- **MATERIAL SUPPLIED**:
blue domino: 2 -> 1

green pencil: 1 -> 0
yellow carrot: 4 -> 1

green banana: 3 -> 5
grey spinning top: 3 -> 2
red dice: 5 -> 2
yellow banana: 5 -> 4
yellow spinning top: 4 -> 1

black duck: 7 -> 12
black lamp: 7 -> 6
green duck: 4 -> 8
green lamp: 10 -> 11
--
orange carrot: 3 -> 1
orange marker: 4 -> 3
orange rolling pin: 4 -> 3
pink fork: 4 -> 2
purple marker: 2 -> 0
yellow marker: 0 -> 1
...
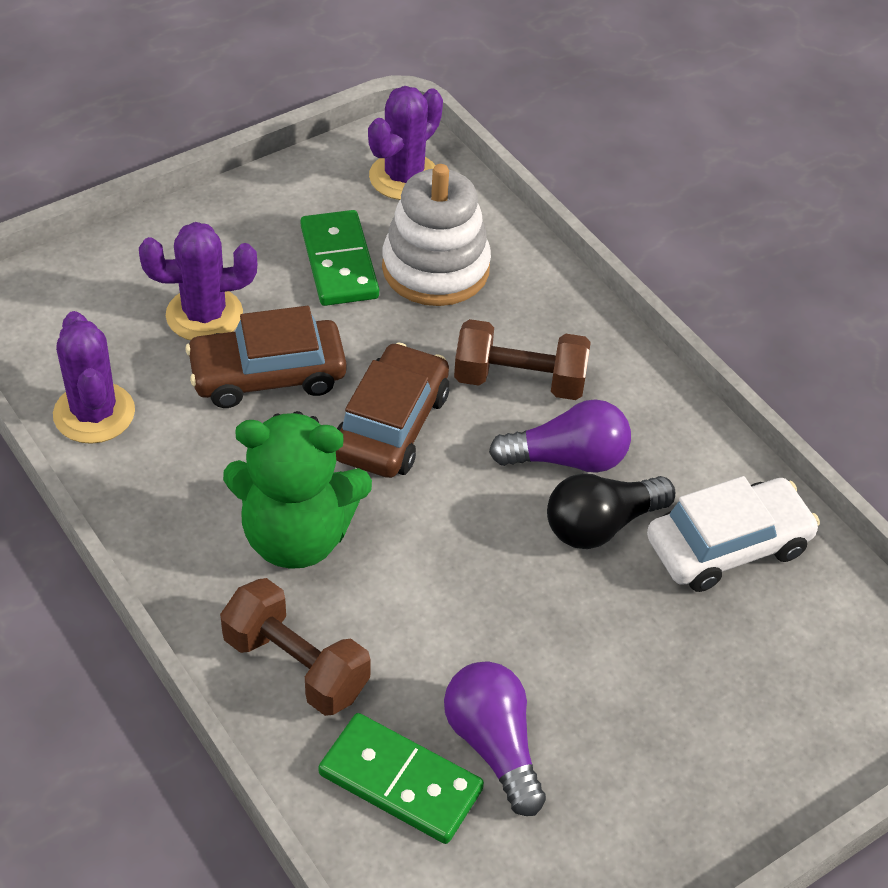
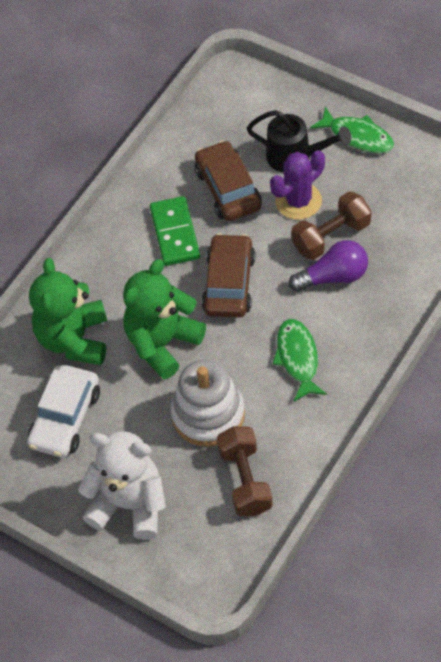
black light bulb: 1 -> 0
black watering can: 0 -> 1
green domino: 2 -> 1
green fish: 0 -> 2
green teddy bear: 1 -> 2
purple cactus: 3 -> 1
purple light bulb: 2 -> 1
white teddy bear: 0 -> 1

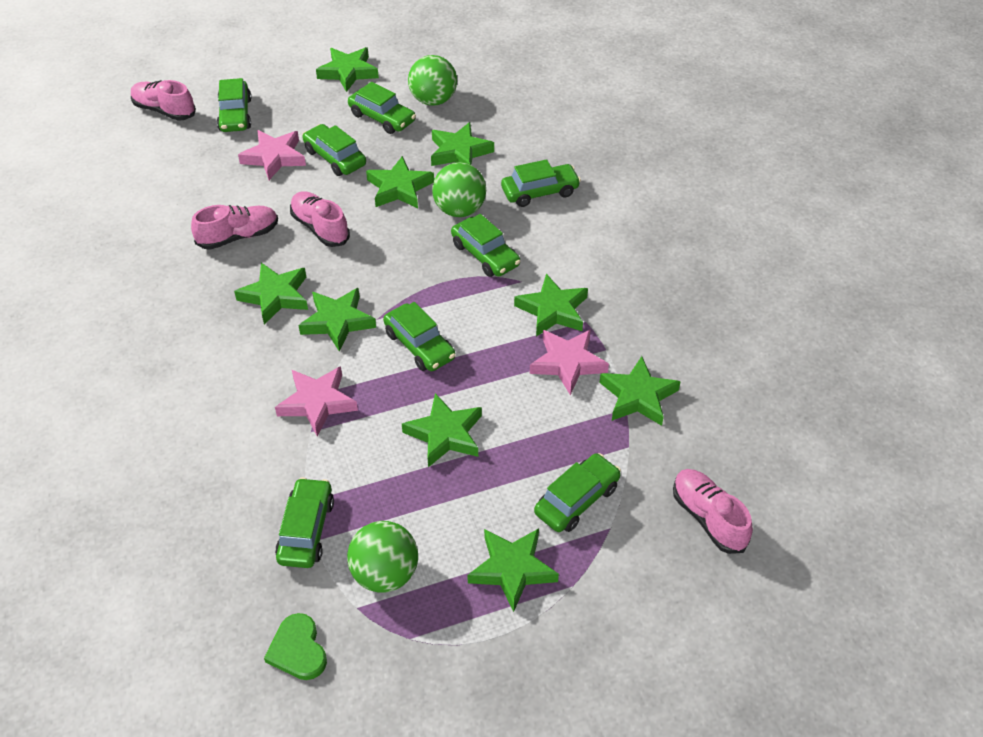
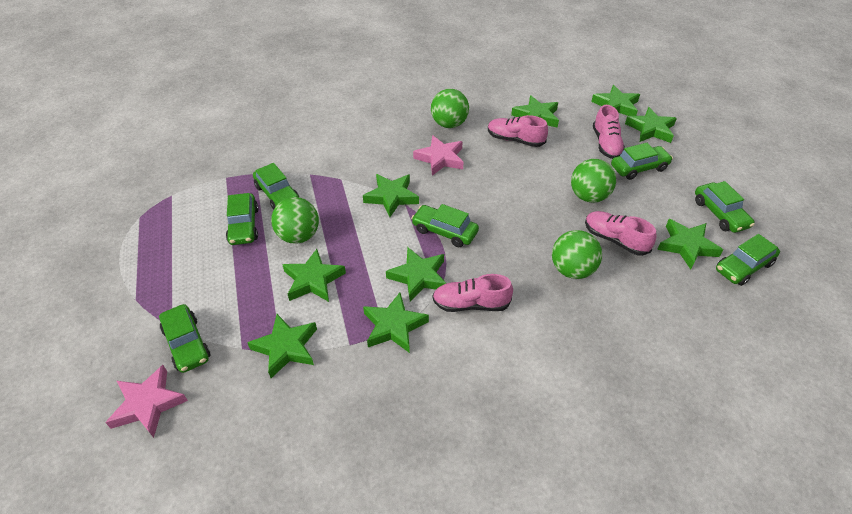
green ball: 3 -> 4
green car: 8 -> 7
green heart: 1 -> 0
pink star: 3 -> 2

- **TASK BRIEF**: Using the records above, restate word for word the lines from the one with "blue domino: 2 -> 1" through the one with "green lamp: 10 -> 11", both included.

- **TASK OUTPUT**:
blue domino: 2 -> 1

green pencil: 1 -> 0
yellow carrot: 4 -> 1

green banana: 3 -> 5
grey spinning top: 3 -> 2
red dice: 5 -> 2
yellow banana: 5 -> 4
yellow spinning top: 4 -> 1

black duck: 7 -> 12
black lamp: 7 -> 6
green duck: 4 -> 8
green lamp: 10 -> 11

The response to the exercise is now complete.